··· INFORMATION SUPPLIED
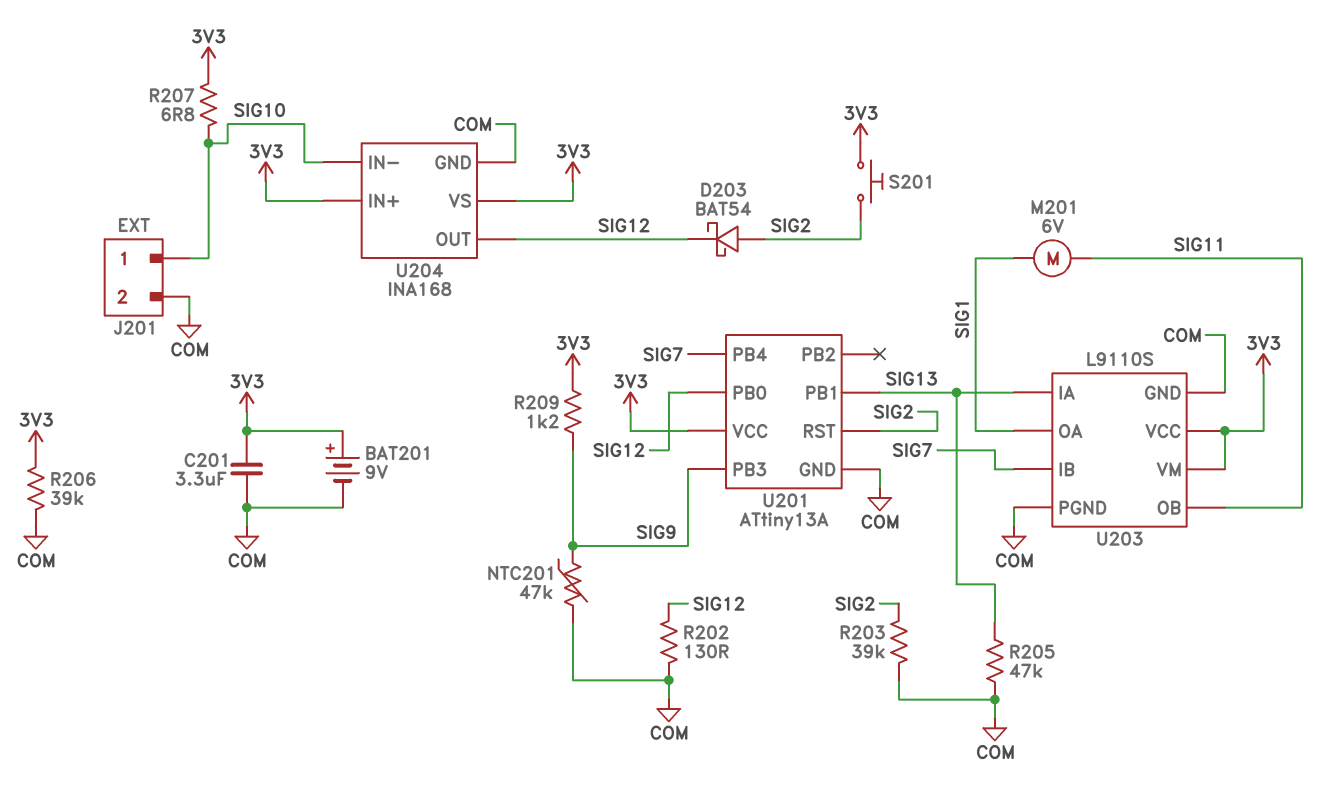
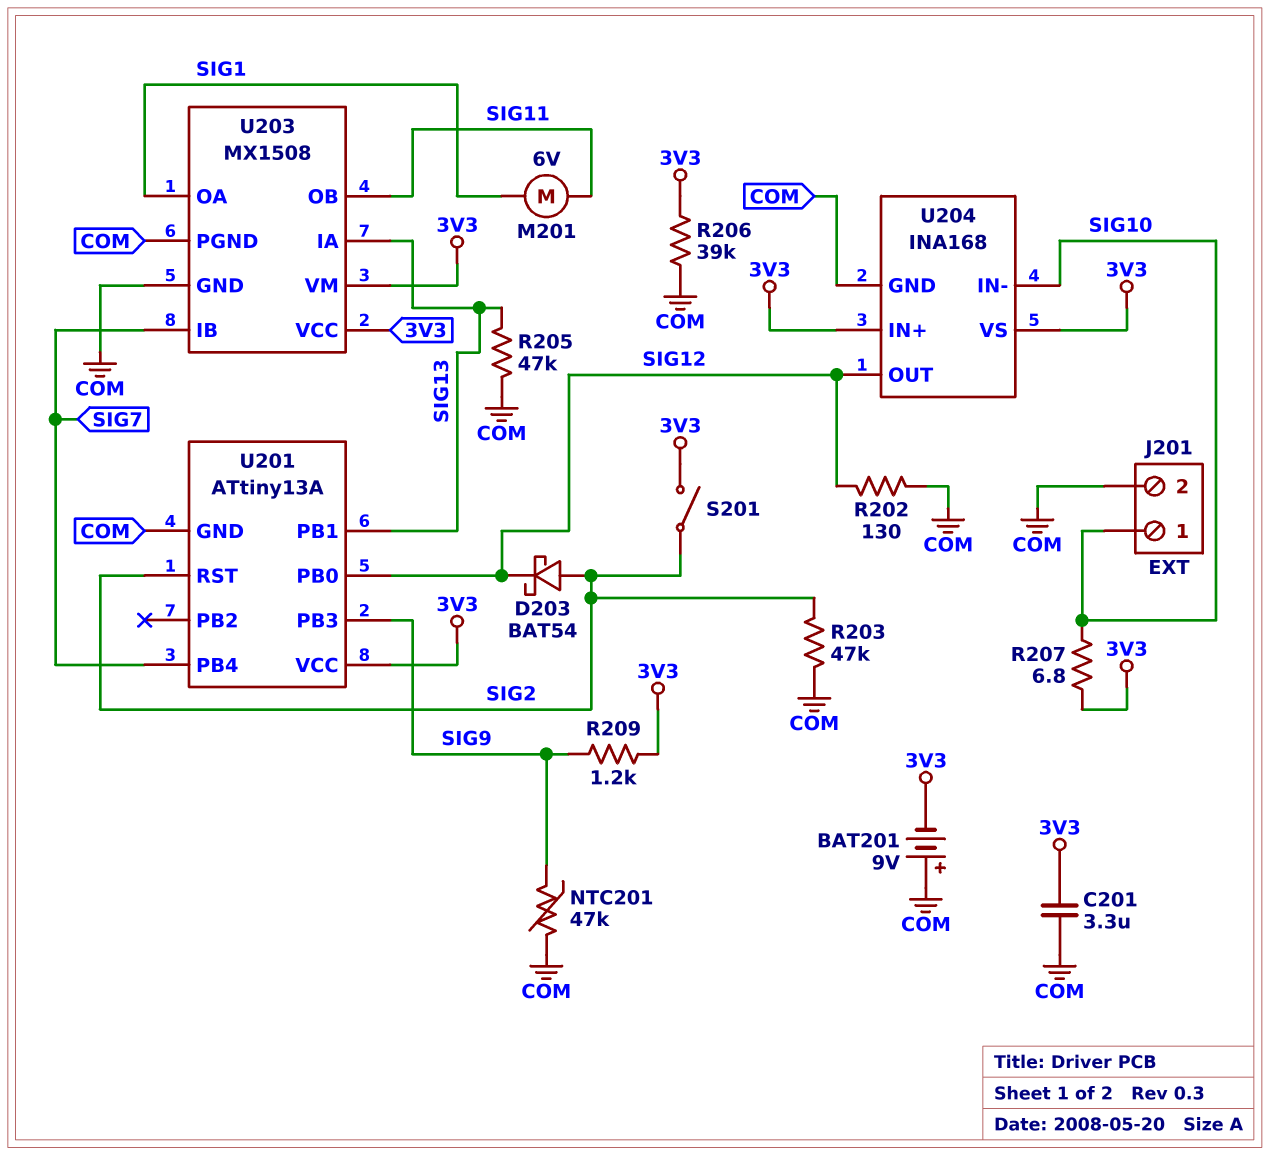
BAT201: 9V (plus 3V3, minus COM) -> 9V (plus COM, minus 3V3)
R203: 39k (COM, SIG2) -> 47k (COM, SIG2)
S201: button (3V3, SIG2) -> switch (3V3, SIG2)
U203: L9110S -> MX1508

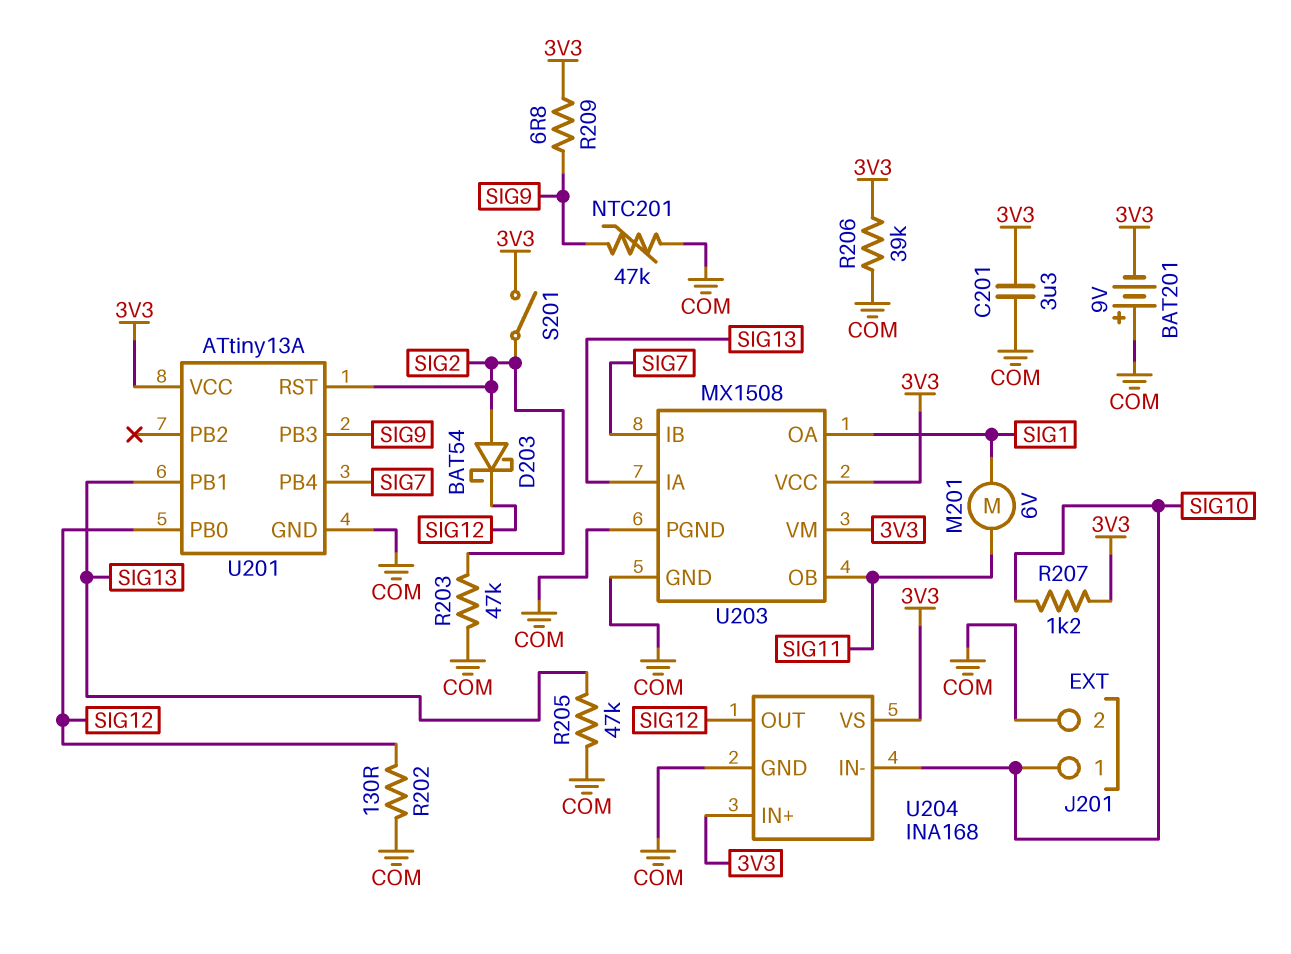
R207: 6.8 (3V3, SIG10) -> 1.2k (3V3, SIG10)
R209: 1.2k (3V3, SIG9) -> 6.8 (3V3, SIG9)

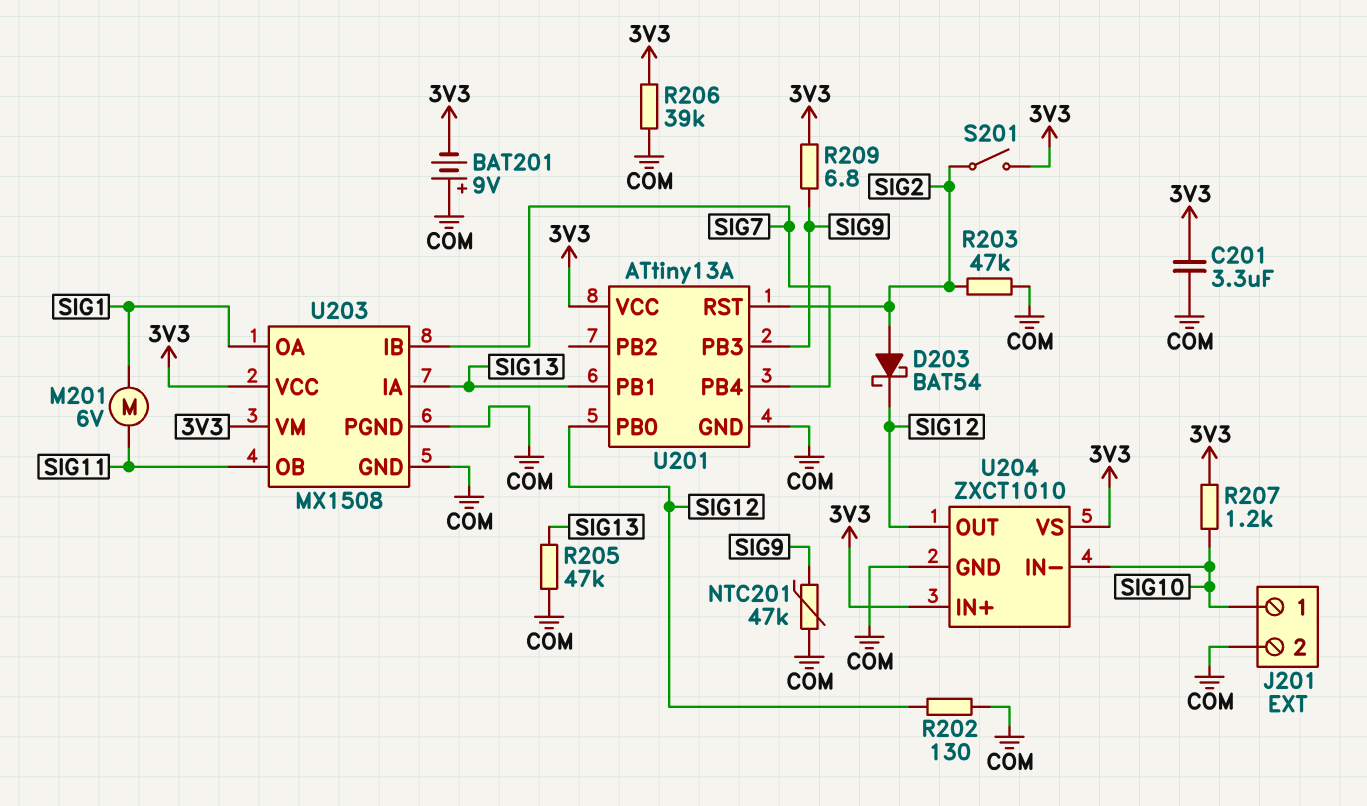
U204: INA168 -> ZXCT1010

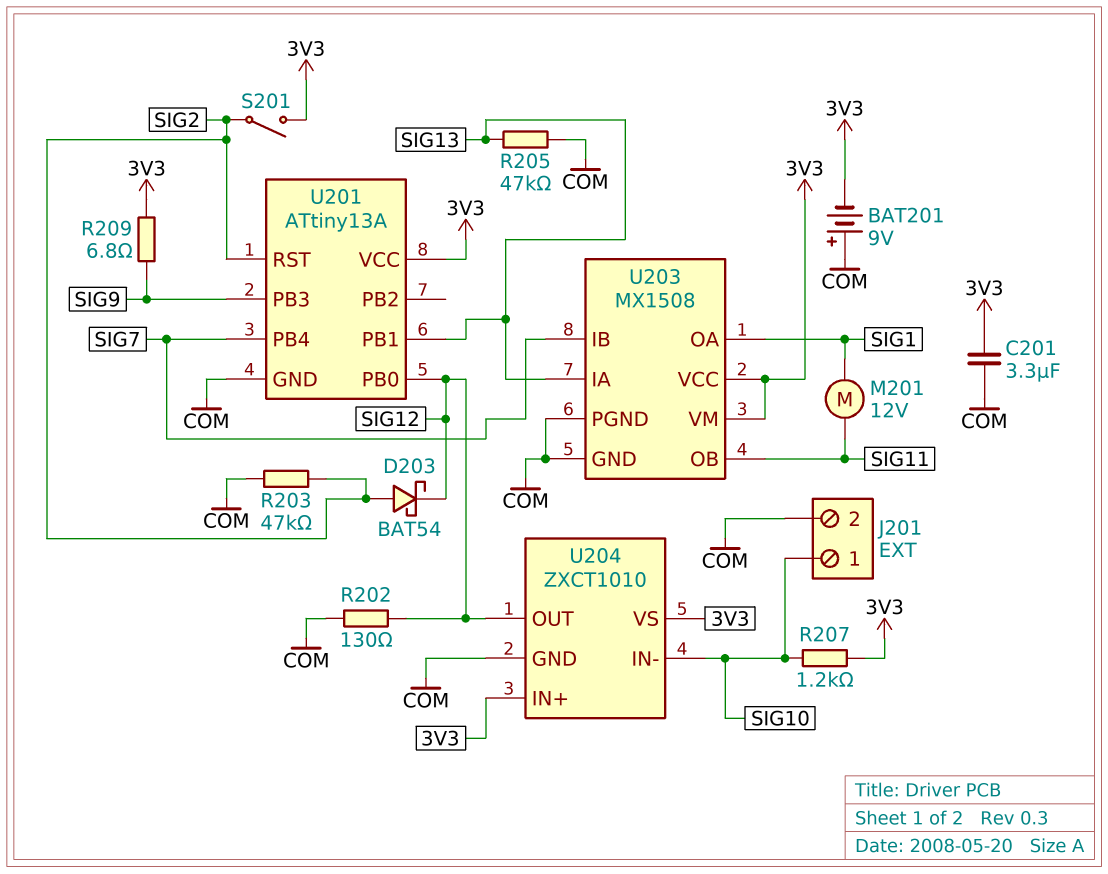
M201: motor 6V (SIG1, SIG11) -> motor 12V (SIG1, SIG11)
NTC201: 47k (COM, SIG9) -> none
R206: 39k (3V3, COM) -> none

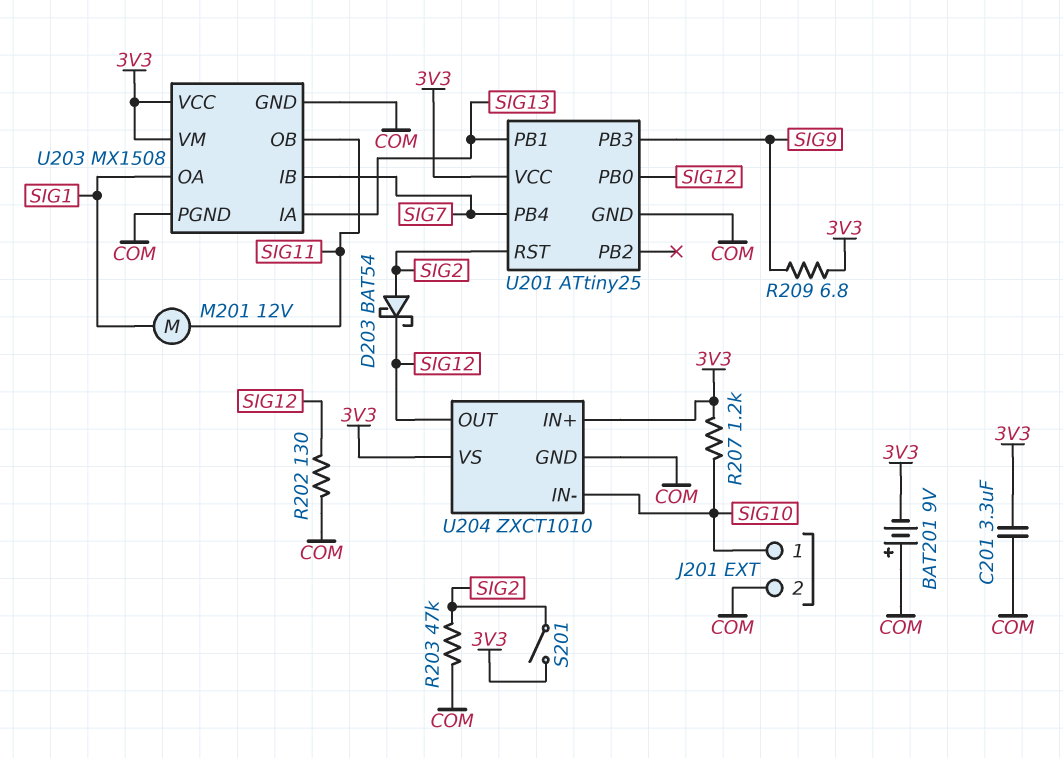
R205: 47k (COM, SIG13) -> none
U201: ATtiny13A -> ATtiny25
······
TASK TO CARRY OUT =>
For the records above, output each one exactly and skip any image.

PROBLEM SOLUTION =>
BAT201: 9V (plus 3V3, minus COM) -> 9V (plus COM, minus 3V3)
R203: 39k (COM, SIG2) -> 47k (COM, SIG2)
S201: button (3V3, SIG2) -> switch (3V3, SIG2)
U203: L9110S -> MX1508

R207: 6.8 (3V3, SIG10) -> 1.2k (3V3, SIG10)
R209: 1.2k (3V3, SIG9) -> 6.8 (3V3, SIG9)

U204: INA168 -> ZXCT1010

M201: motor 6V (SIG1, SIG11) -> motor 12V (SIG1, SIG11)
NTC201: 47k (COM, SIG9) -> none
R206: 39k (3V3, COM) -> none

R205: 47k (COM, SIG13) -> none
U201: ATtiny13A -> ATtiny25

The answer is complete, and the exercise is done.